> [WHAT IS EXPECTED] Restate word for word the lines of the entries below, starting with the line that holds "(422, 507) = (681, 434): white" and ending with the line that holds "(492, 197) = (547, 304): brown goblet -> none", and no others.

> [DATA EXTRACT]
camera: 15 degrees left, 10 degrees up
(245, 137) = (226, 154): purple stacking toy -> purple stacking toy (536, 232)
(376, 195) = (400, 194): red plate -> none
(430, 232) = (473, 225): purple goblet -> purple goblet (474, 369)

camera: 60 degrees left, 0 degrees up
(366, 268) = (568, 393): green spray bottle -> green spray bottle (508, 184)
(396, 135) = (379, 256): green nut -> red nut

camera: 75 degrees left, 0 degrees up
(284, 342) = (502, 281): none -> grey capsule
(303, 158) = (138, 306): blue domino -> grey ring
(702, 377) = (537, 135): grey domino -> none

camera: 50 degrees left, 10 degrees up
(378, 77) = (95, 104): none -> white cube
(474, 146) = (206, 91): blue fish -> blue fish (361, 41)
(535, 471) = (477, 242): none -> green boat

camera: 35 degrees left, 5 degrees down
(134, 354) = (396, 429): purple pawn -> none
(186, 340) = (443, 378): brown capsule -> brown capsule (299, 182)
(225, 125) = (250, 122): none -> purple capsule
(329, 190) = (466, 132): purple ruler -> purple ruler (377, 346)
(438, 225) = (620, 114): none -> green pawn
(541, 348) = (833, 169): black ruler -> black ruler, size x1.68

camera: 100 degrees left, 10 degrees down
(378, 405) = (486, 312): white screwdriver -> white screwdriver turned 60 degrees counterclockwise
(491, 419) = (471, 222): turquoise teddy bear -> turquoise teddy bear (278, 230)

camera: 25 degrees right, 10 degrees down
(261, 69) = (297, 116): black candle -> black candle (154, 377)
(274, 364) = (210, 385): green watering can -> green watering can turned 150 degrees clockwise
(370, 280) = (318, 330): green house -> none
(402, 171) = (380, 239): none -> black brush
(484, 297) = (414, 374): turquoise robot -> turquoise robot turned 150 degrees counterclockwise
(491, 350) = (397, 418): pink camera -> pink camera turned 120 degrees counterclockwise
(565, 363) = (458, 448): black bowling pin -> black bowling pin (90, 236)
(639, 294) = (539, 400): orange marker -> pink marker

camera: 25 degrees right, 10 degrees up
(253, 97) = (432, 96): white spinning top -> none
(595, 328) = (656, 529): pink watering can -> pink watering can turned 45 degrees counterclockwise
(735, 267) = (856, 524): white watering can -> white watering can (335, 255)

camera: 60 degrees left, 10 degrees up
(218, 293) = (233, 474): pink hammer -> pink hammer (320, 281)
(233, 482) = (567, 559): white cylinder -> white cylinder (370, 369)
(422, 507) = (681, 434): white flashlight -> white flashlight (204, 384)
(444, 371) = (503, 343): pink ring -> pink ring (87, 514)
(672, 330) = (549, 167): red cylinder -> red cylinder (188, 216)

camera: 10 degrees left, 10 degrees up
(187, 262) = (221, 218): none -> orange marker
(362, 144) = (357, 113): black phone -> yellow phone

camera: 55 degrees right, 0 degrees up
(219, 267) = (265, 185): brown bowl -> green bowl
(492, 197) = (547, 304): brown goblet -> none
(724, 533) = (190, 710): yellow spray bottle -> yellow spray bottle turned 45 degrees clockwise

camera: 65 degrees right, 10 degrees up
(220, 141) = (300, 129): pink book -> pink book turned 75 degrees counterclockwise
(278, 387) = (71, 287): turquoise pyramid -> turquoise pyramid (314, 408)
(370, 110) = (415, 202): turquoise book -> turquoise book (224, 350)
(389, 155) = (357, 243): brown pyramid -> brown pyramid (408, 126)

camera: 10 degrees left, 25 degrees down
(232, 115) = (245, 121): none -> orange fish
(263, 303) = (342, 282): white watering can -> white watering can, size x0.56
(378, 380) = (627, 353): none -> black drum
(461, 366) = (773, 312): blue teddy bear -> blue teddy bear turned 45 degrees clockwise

> [TASK RESPONSE]
(422, 507) = (681, 434): white flashlight -> white flashlight (204, 384)
(444, 371) = (503, 343): pink ring -> pink ring (87, 514)
(672, 330) = (549, 167): red cylinder -> red cylinder (188, 216)

camera: 10 degrees left, 10 degrees up
(187, 262) = (221, 218): none -> orange marker
(362, 144) = (357, 113): black phone -> yellow phone

camera: 55 degrees right, 0 degrees up
(219, 267) = (265, 185): brown bowl -> green bowl
(492, 197) = (547, 304): brown goblet -> none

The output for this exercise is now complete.